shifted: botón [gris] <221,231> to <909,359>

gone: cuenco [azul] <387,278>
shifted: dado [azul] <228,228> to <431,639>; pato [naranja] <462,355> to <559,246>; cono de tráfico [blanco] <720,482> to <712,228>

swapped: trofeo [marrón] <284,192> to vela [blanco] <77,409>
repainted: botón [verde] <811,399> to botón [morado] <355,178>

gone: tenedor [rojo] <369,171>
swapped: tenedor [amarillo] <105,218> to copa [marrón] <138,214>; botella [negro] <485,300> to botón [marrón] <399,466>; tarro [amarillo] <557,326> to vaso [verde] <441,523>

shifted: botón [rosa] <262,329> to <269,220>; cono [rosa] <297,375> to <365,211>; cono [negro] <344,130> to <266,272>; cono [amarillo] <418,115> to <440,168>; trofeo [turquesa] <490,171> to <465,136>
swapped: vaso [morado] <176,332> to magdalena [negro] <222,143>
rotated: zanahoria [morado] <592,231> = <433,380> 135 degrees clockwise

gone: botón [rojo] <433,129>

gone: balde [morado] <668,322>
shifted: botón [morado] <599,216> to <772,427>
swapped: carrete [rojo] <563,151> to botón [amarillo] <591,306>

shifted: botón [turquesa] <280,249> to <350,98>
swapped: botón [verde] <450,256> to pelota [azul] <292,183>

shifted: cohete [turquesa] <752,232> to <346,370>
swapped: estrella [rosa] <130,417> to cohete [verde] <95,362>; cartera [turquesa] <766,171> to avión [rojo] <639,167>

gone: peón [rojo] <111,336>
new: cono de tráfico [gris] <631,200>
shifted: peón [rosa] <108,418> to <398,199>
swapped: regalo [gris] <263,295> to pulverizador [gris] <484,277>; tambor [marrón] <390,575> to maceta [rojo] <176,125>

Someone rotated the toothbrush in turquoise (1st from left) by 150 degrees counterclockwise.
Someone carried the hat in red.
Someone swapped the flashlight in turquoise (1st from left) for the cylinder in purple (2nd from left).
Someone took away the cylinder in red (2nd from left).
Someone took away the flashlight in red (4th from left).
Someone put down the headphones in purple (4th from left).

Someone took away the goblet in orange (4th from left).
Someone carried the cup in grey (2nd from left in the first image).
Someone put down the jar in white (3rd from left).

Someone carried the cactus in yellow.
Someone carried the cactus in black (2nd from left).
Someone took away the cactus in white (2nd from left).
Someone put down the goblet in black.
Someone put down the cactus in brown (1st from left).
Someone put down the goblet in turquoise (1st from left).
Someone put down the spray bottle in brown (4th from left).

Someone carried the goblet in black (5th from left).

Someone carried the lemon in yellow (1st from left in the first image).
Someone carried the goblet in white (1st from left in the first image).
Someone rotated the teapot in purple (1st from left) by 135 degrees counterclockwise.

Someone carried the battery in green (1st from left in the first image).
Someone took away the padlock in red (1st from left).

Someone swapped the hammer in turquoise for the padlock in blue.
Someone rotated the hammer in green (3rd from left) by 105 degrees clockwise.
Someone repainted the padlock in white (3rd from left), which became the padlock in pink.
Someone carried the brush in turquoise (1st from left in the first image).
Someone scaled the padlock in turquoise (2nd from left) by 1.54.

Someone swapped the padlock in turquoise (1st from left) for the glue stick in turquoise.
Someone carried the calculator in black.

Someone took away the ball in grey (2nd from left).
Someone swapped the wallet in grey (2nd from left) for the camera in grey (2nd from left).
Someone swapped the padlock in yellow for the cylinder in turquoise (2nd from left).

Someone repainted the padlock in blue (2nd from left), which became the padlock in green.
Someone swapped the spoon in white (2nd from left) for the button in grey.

> Brief
What lines in the data above contain the word "flashlight"? Copy them all.

> Finished task
Someone swapped the flashlight in turquoise (1st from left) for the cylinder in purple (2nd from left).
Someone took away the flashlight in red (4th from left).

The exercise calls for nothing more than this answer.